* _TO DO_
Copied exactly and without pictures, the lines from the beginning of the entries through the one that holds "none -> blue plate J1:K1 level 1" should form the entire reply.

____ MATERIAL SHOWN

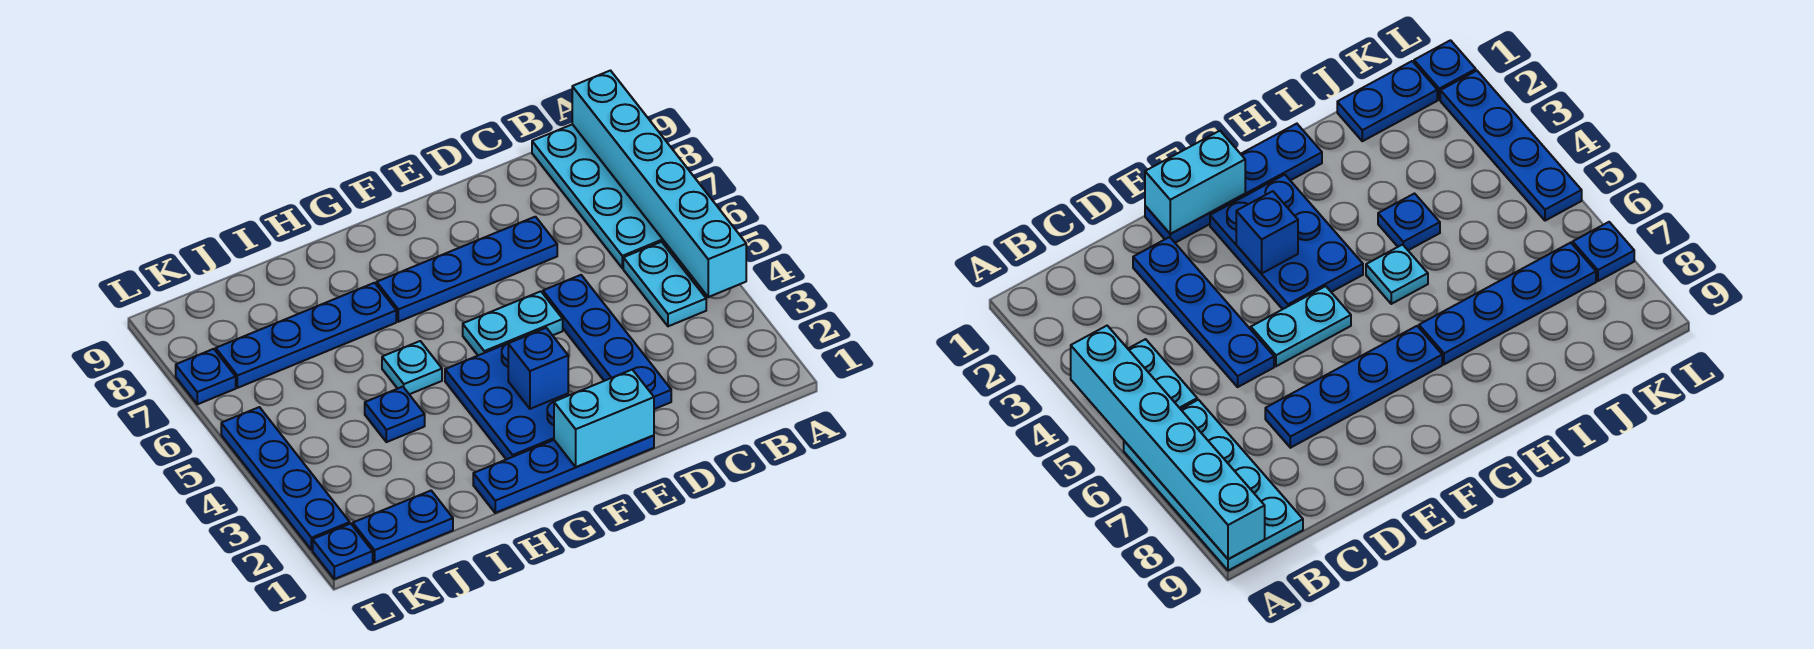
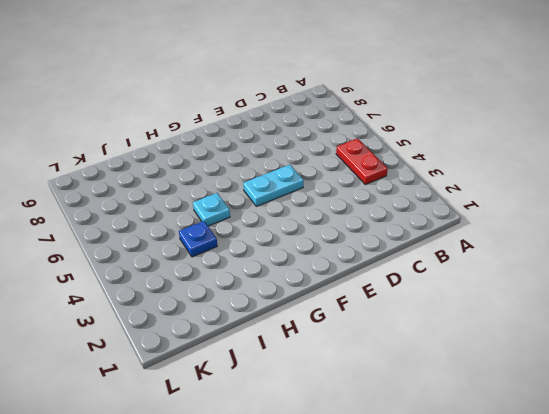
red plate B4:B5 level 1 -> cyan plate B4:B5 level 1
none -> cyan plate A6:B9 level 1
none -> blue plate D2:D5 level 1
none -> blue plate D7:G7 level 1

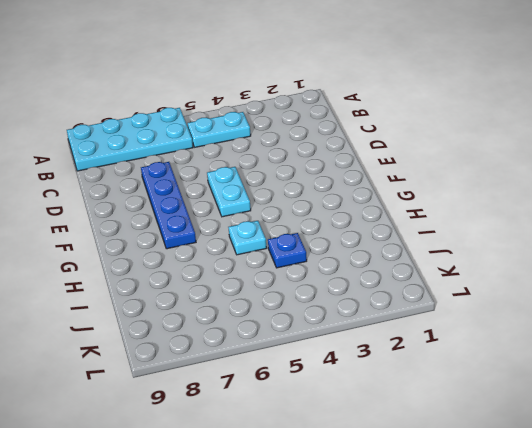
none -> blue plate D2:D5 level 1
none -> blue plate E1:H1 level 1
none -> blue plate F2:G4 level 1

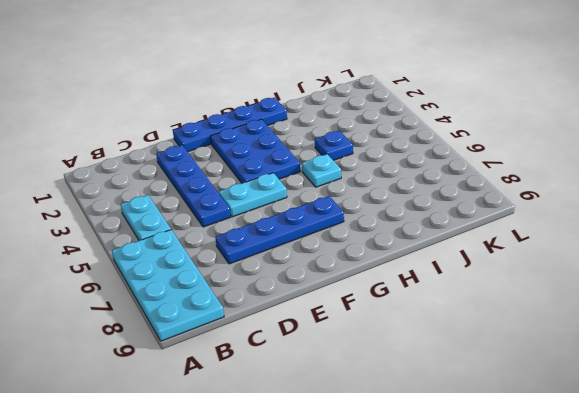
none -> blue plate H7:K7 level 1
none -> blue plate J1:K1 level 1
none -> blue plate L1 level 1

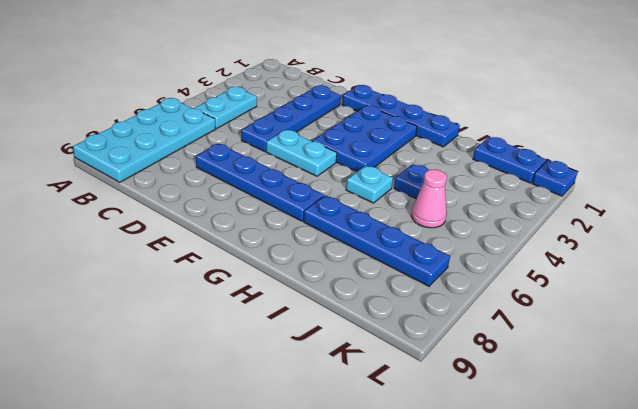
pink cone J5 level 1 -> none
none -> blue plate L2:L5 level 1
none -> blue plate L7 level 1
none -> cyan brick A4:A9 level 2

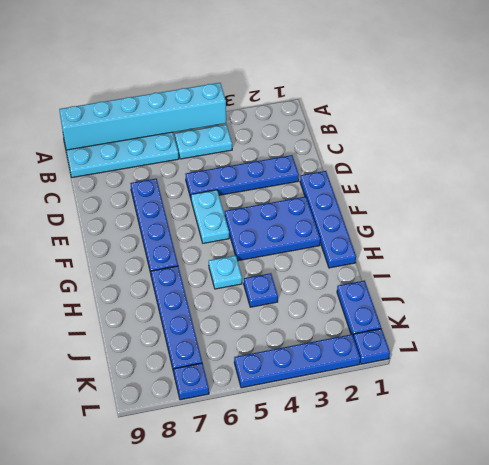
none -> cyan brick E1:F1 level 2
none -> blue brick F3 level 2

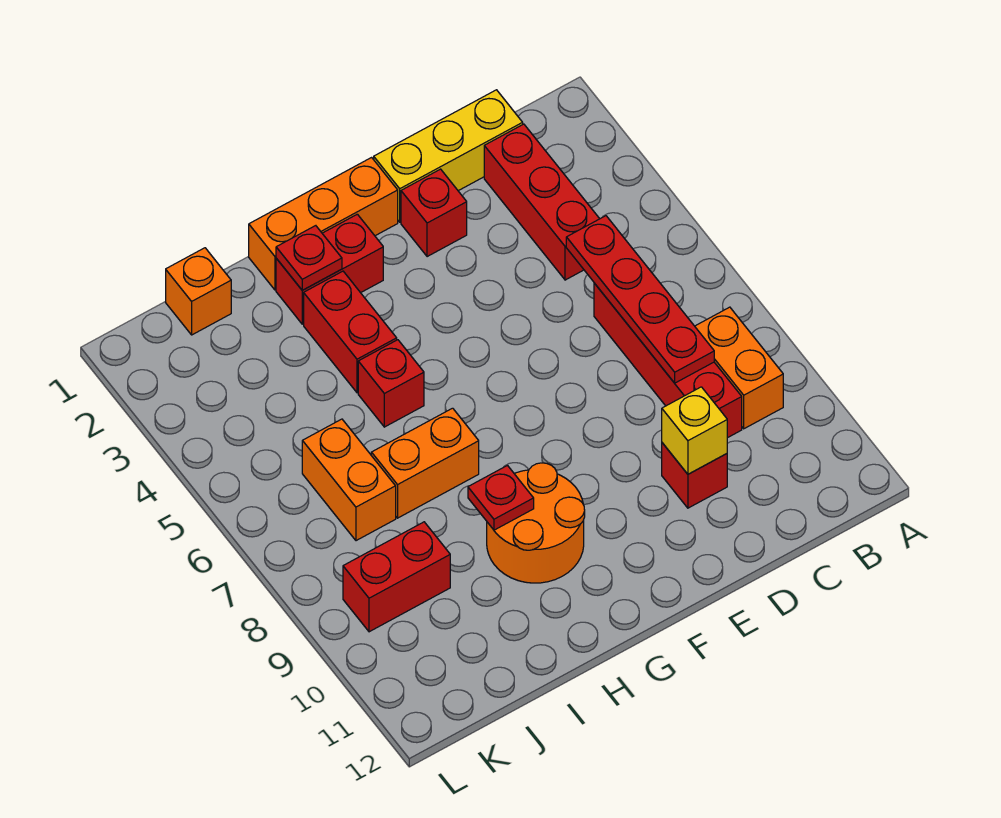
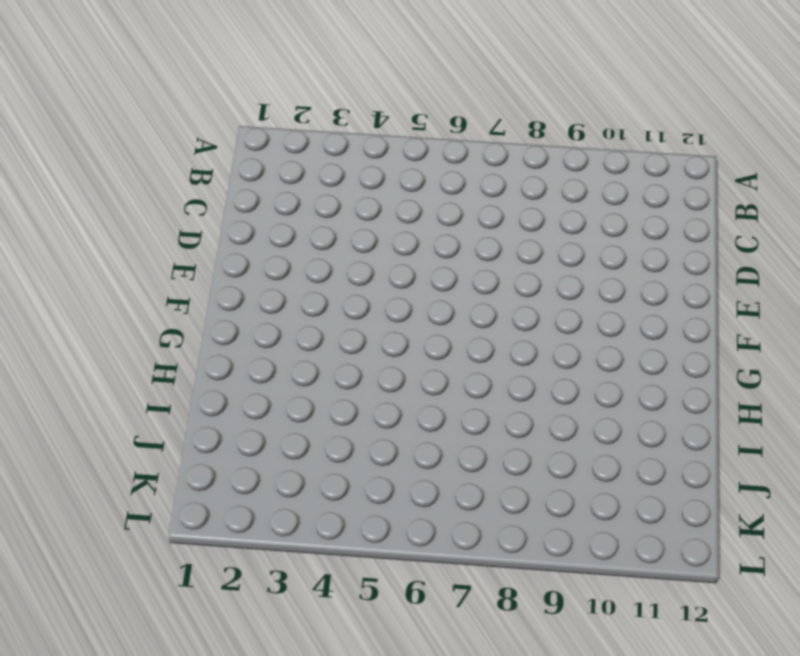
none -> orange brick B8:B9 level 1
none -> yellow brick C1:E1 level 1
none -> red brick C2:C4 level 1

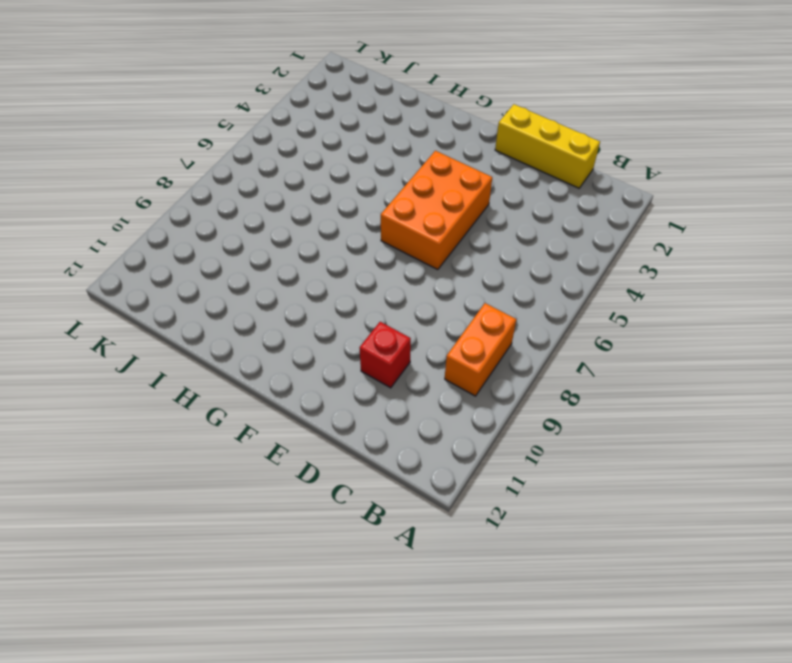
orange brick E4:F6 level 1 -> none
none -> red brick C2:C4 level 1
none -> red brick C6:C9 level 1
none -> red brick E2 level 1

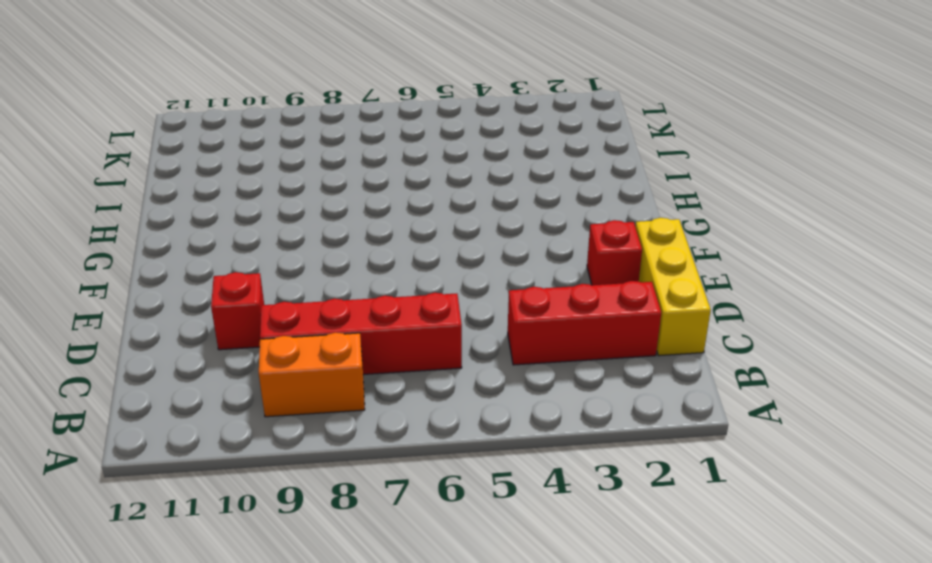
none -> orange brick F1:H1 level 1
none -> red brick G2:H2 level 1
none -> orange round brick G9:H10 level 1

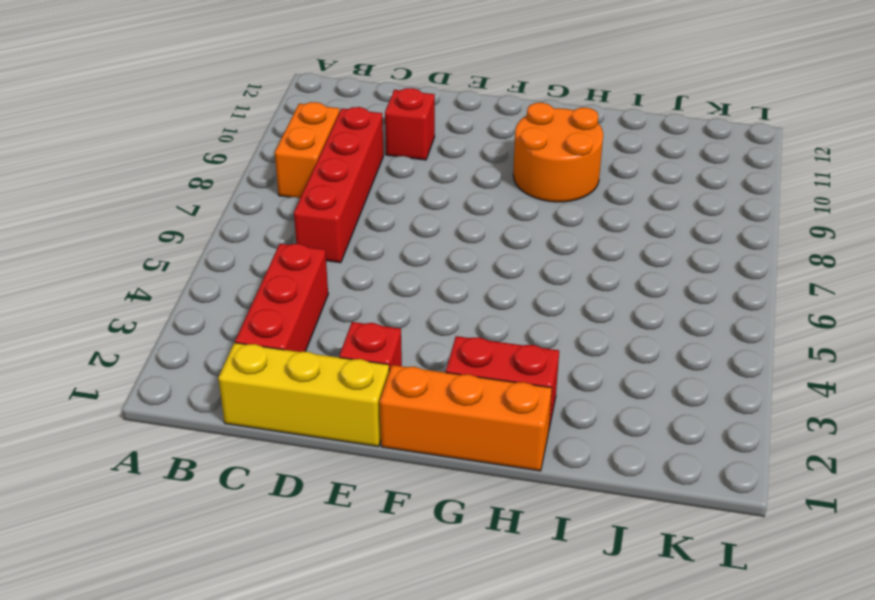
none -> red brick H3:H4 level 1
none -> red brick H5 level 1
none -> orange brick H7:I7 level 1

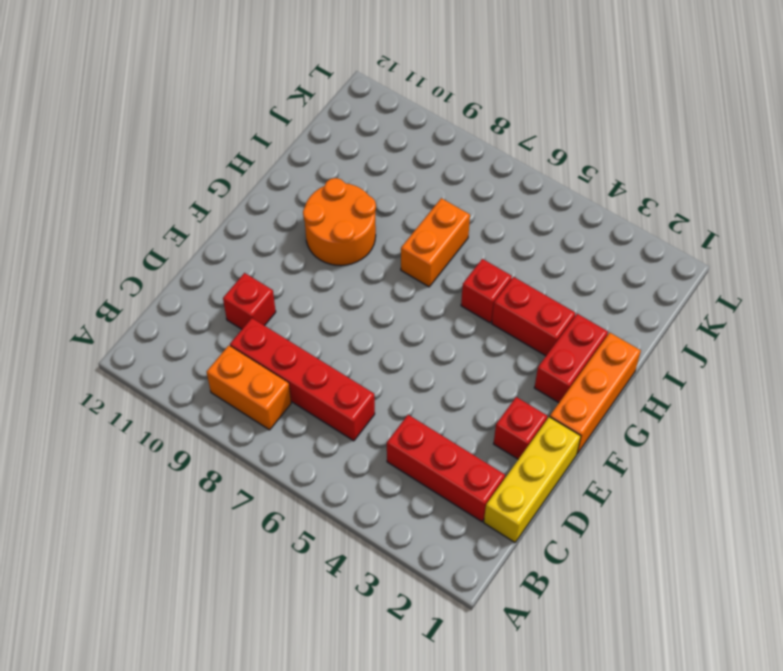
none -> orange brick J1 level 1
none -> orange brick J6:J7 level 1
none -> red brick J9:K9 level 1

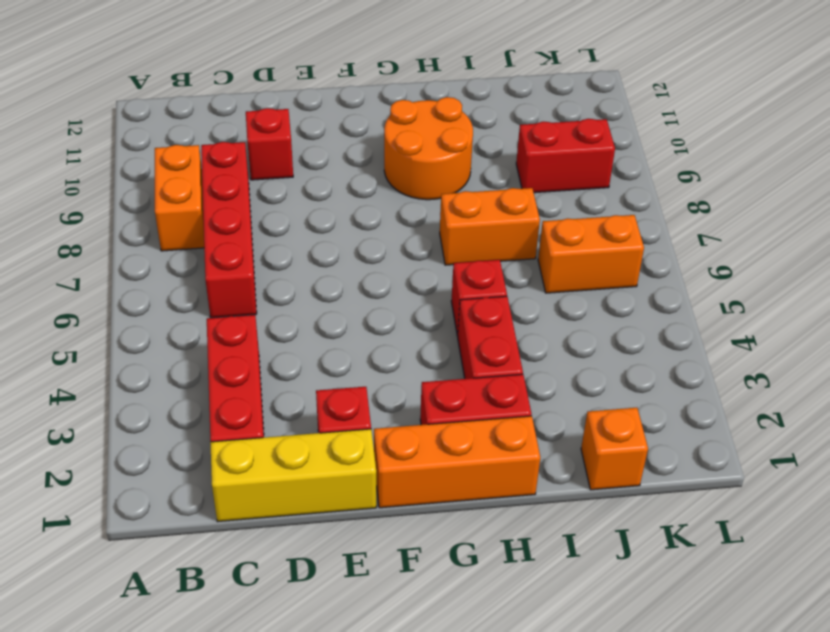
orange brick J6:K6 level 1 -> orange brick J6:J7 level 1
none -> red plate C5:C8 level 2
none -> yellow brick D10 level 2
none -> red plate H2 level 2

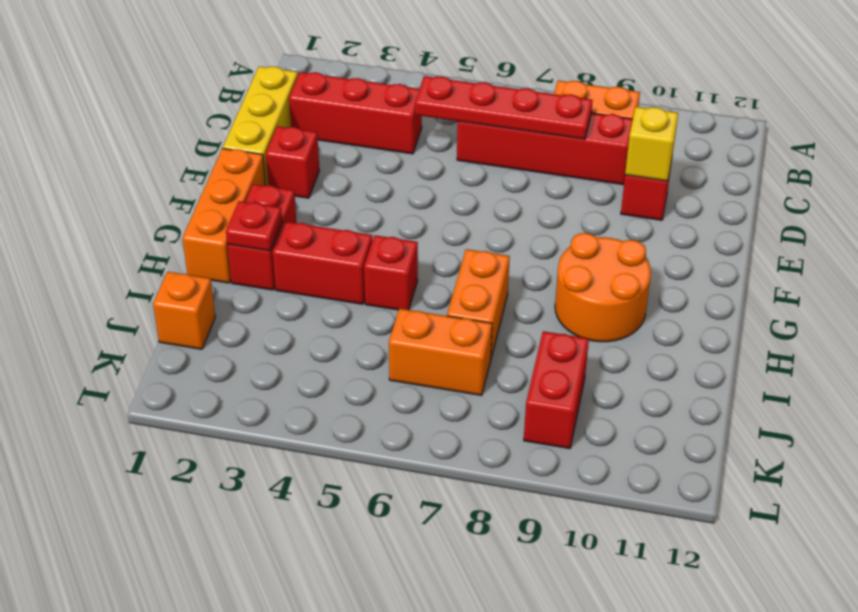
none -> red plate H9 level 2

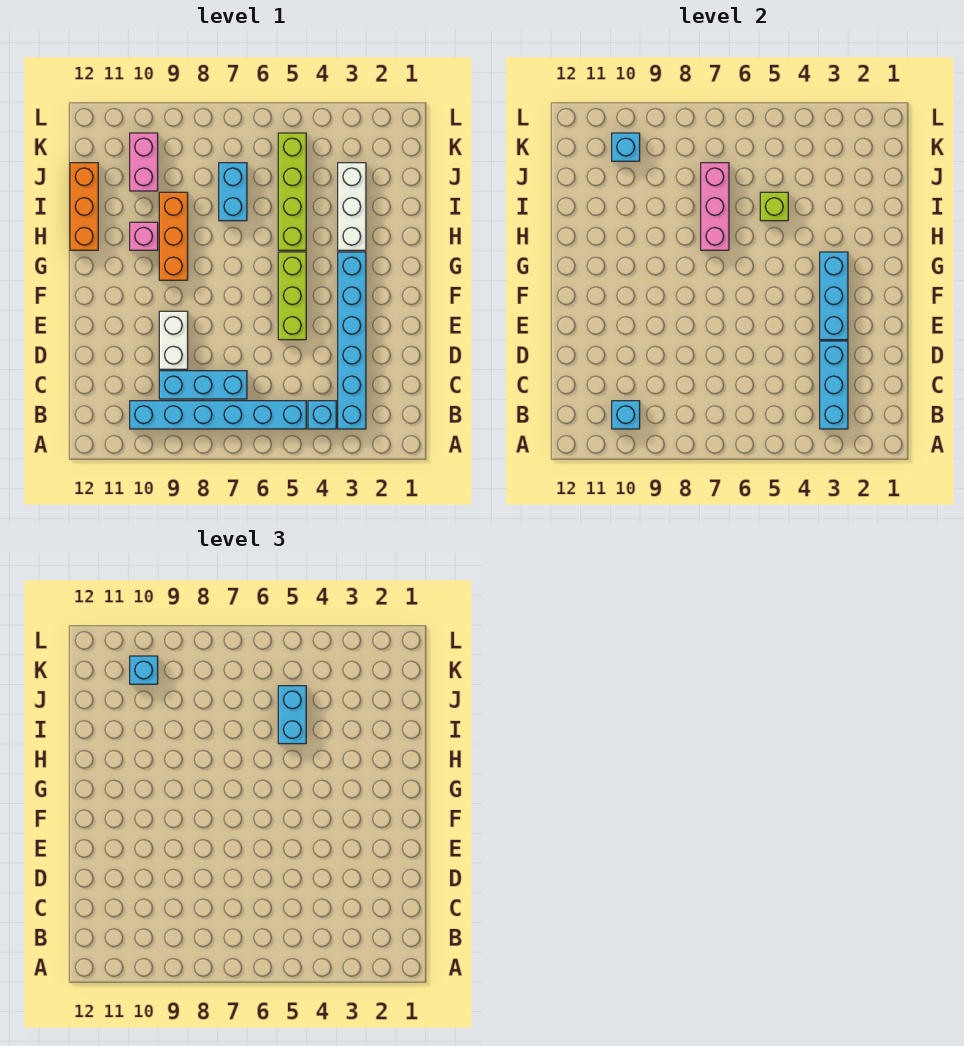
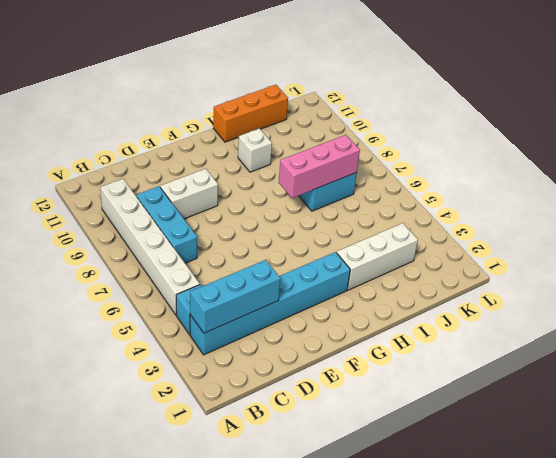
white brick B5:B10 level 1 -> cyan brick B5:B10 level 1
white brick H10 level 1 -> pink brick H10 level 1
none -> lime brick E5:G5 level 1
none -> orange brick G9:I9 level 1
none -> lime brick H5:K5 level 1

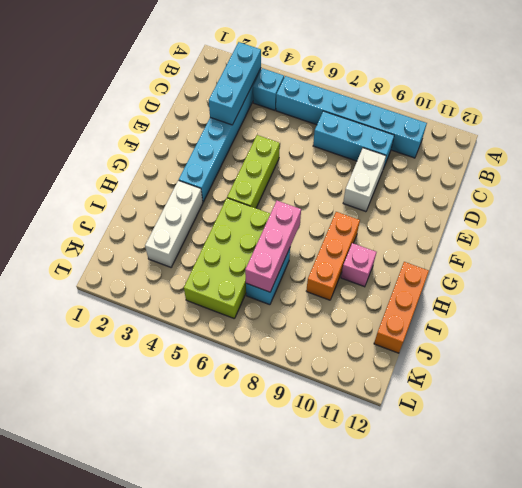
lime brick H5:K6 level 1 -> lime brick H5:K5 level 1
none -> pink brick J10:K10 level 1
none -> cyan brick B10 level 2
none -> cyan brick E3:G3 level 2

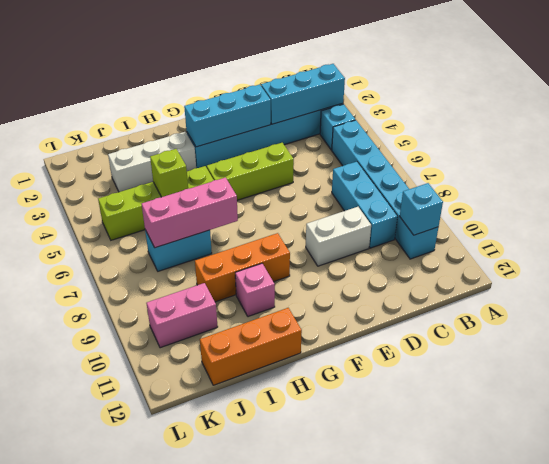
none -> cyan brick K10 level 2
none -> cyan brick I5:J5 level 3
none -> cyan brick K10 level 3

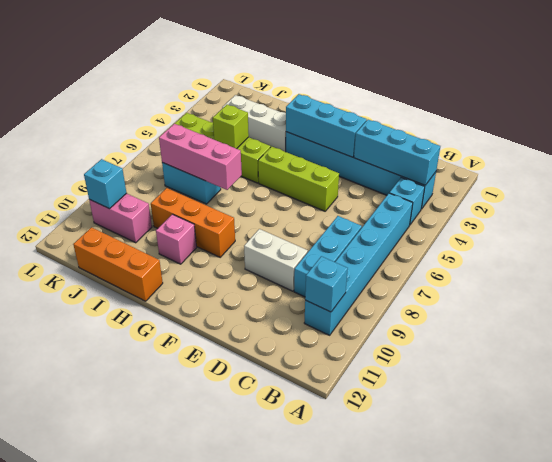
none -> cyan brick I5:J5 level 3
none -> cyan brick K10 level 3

________

* _RESPONSE_
red plate B4:B5 level 1 -> cyan plate B4:B5 level 1
none -> cyan plate A6:B9 level 1
none -> blue plate D2:D5 level 1
none -> blue plate D7:G7 level 1

none -> blue plate D2:D5 level 1
none -> blue plate E1:H1 level 1
none -> blue plate F2:G4 level 1

none -> blue plate H7:K7 level 1
none -> blue plate J1:K1 level 1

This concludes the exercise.